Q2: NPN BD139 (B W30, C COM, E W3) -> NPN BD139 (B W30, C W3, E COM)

# # # # #

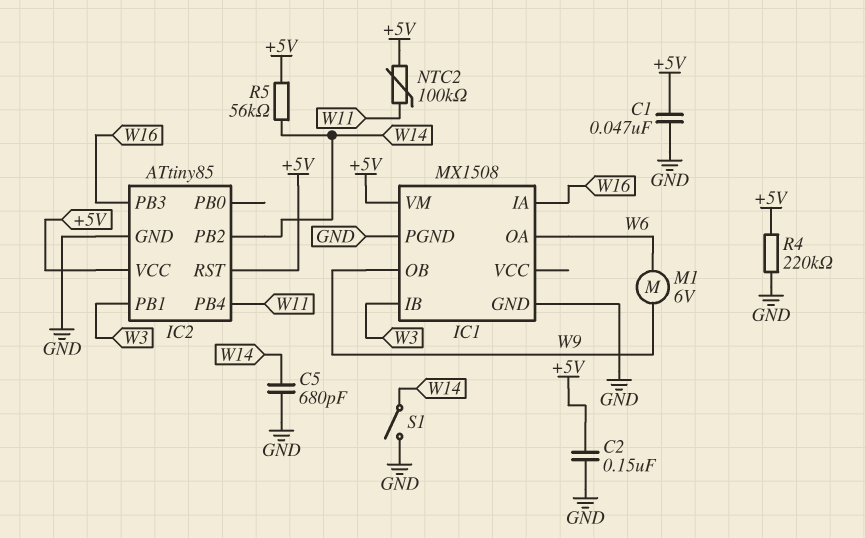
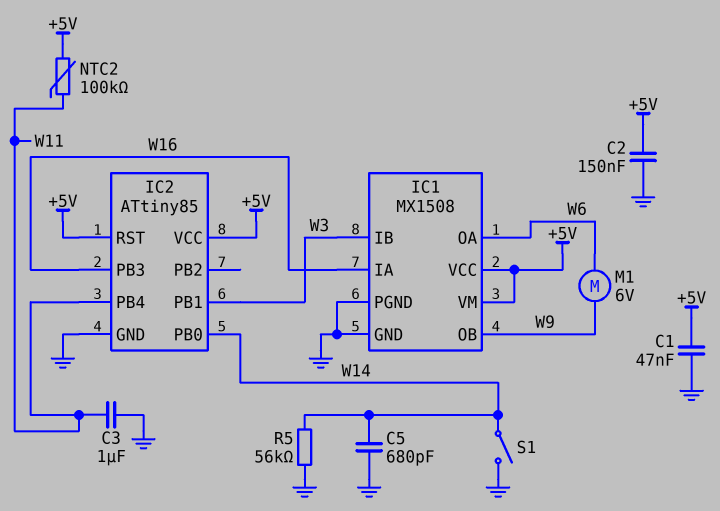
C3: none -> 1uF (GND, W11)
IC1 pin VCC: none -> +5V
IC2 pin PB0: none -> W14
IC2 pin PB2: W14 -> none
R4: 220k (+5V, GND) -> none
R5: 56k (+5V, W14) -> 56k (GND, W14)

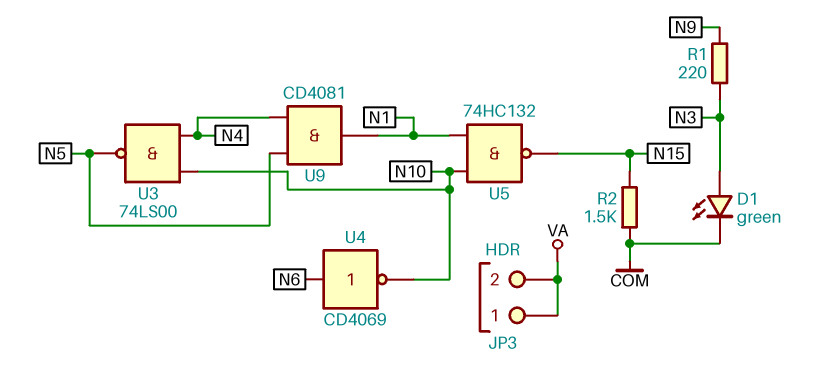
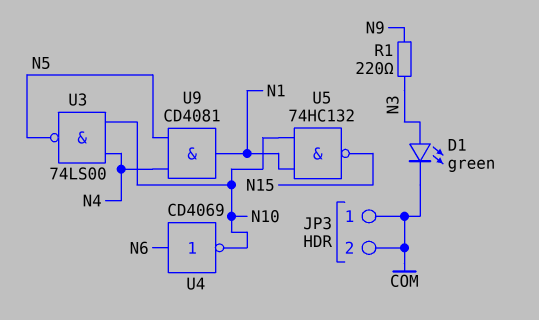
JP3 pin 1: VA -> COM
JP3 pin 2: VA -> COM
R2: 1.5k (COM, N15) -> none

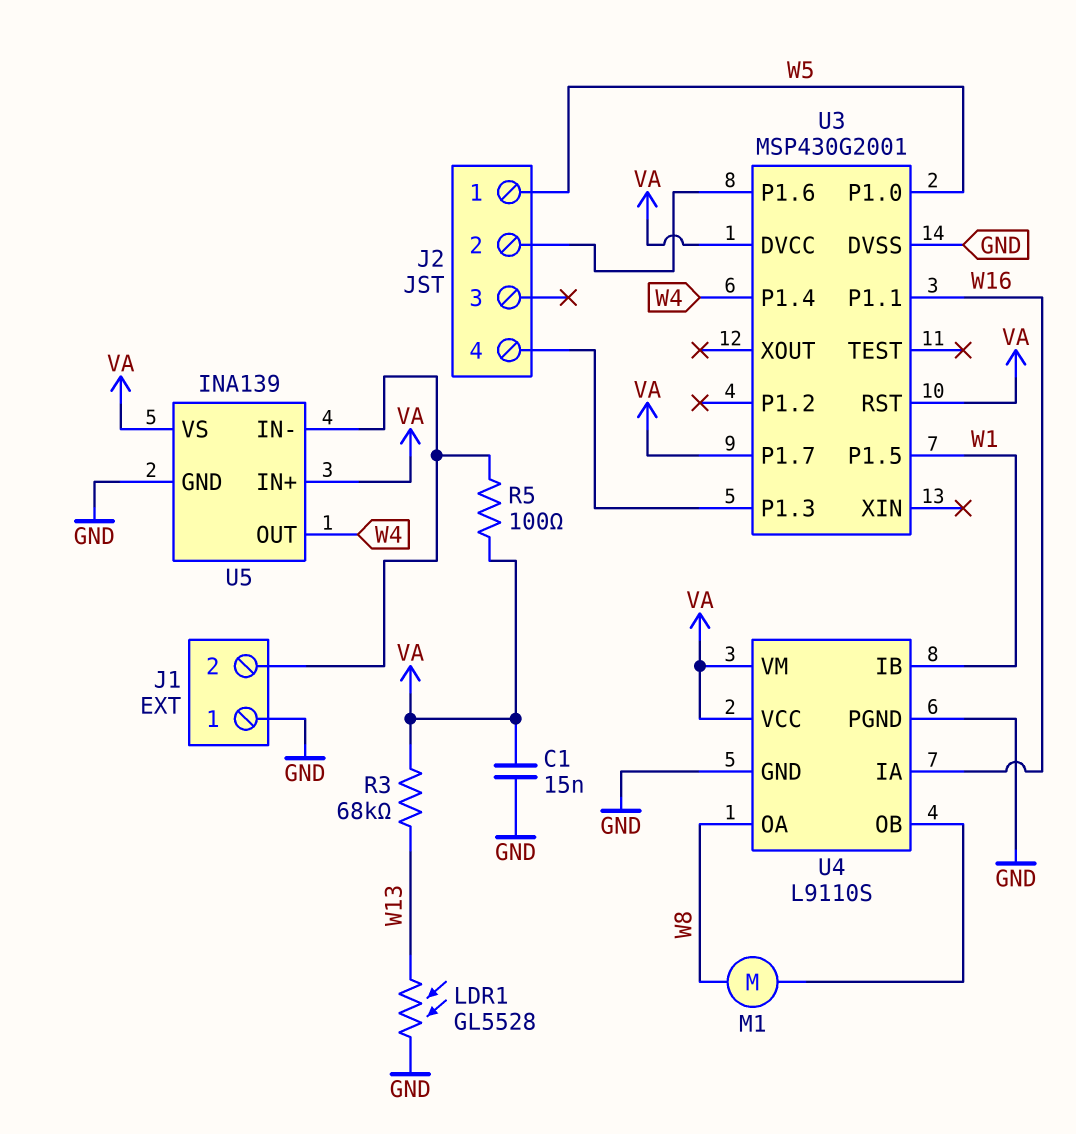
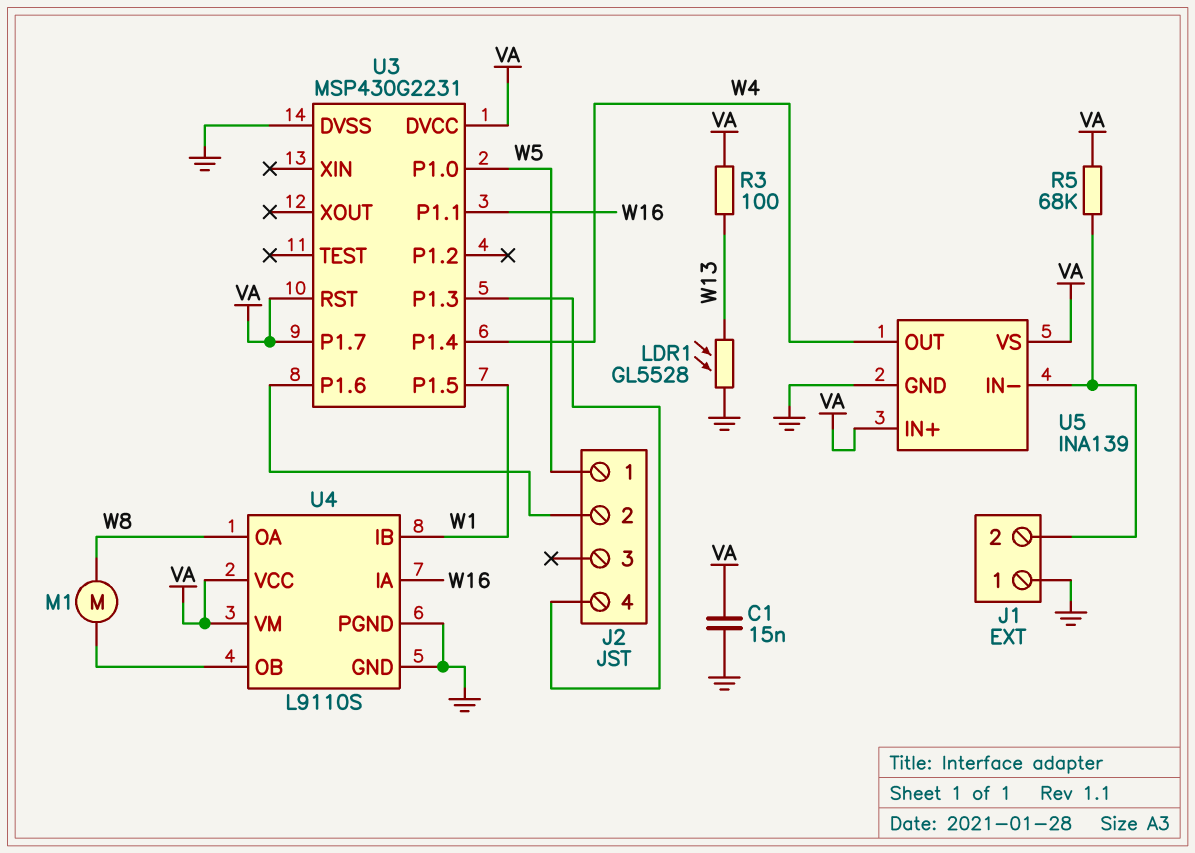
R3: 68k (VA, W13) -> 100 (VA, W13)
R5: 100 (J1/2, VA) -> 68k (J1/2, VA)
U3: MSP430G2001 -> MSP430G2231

# # # # #

**YOUR OBJECTIVE:**
Of the entries above, repeat exactly the lines from the line with "R3: 68k (VA, W13) -> 100 (VA, W13)" through the line with "U3: MSP430G2001 -> MSP430G2231", both of them included.

**TASK RESULT:**
R3: 68k (VA, W13) -> 100 (VA, W13)
R5: 100 (J1/2, VA) -> 68k (J1/2, VA)
U3: MSP430G2001 -> MSP430G2231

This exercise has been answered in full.